─── Excerpted records ───

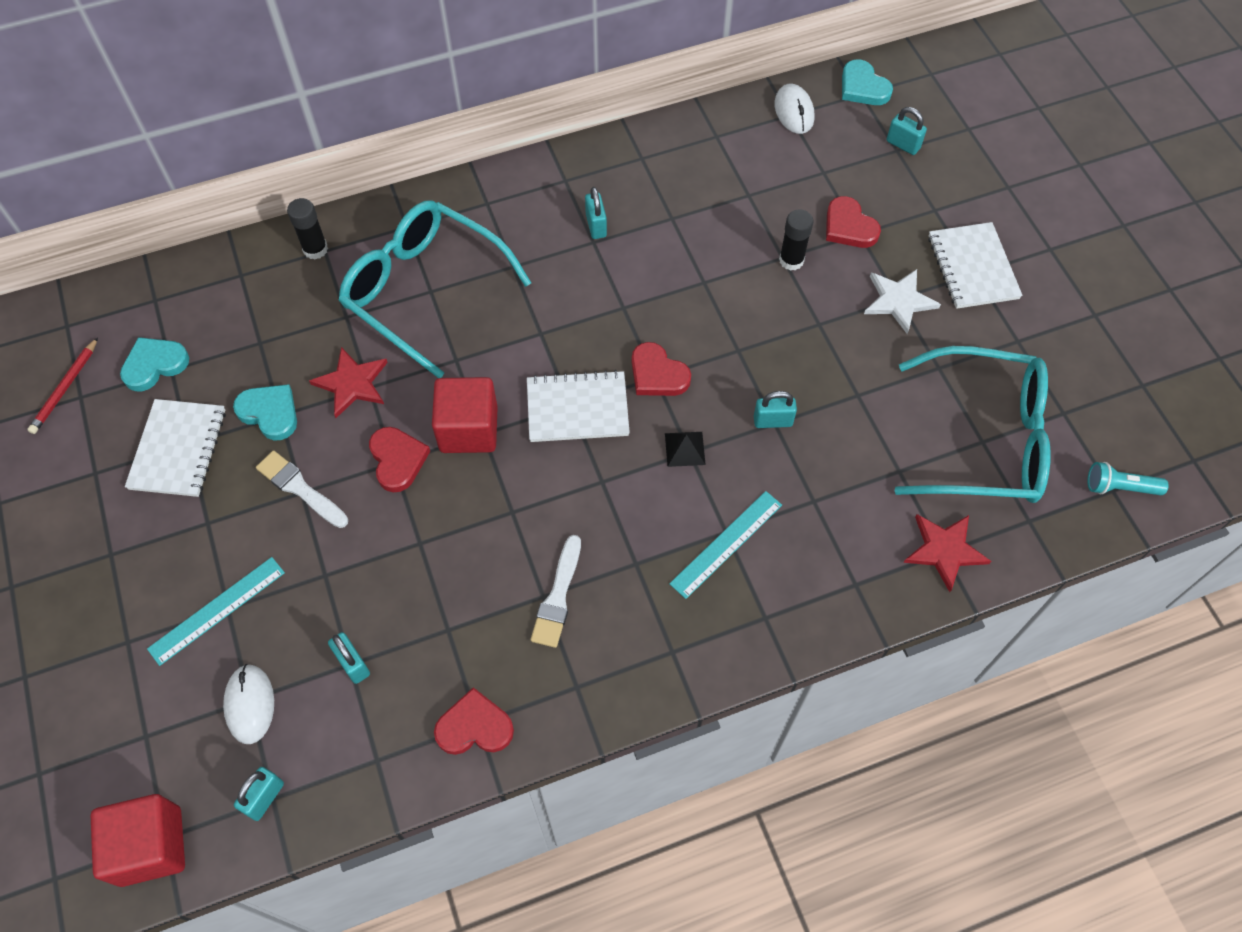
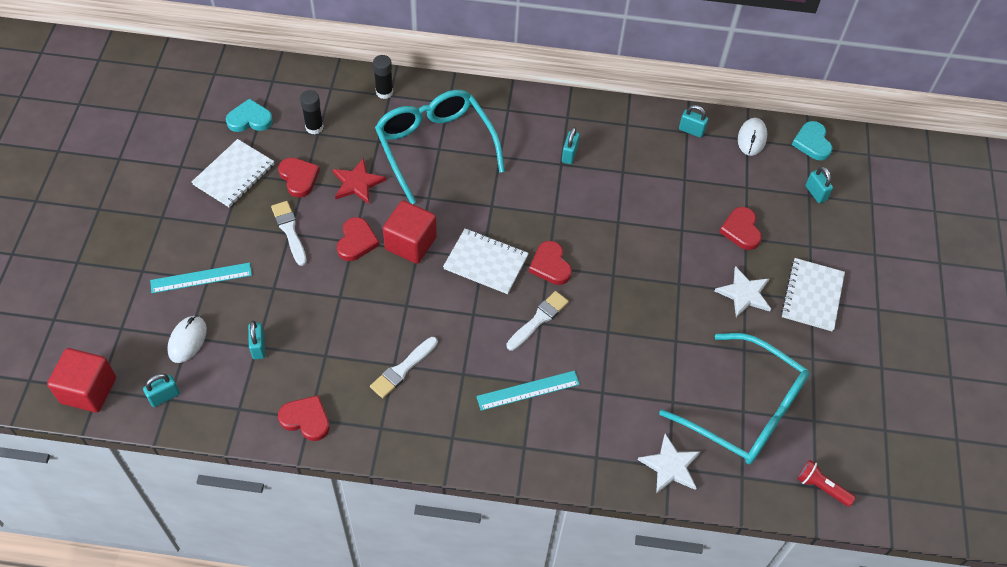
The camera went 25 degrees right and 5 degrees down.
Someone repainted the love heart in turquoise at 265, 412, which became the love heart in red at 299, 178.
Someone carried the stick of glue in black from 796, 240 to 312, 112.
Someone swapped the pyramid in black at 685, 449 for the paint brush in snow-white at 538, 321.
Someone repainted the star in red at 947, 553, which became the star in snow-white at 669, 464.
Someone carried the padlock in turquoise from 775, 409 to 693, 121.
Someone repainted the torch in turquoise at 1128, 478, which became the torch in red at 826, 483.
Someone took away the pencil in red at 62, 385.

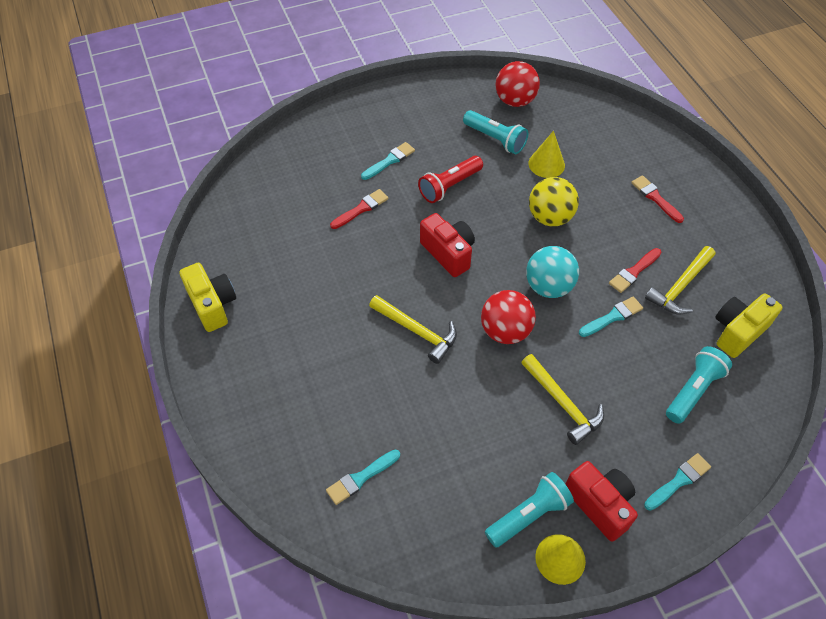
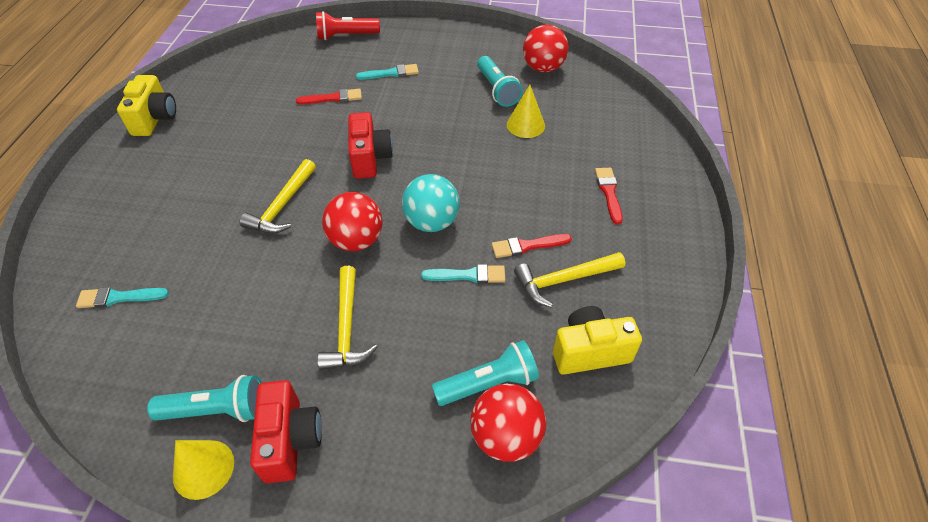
The camera went 30 degrees right and 5 degrees down.
Someone rotated the claw hammer in yellow at 413, 329 by 45 degrees clockwise.
Someone carried the torch in red from 450, 179 to 348, 25.
Someone put down the play ball in red at 508, 423.
Someone took away the play ball in yellow at 554, 202.
Someone took away the paint brush in turquoise at 677, 482.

───

Your answer should consist only of the lines from the one that holds "Someone put down" to the end of the entries above, both ends included, each repeated exactly.

* Answer section:
Someone put down the play ball in red at 508, 423.
Someone took away the play ball in yellow at 554, 202.
Someone took away the paint brush in turquoise at 677, 482.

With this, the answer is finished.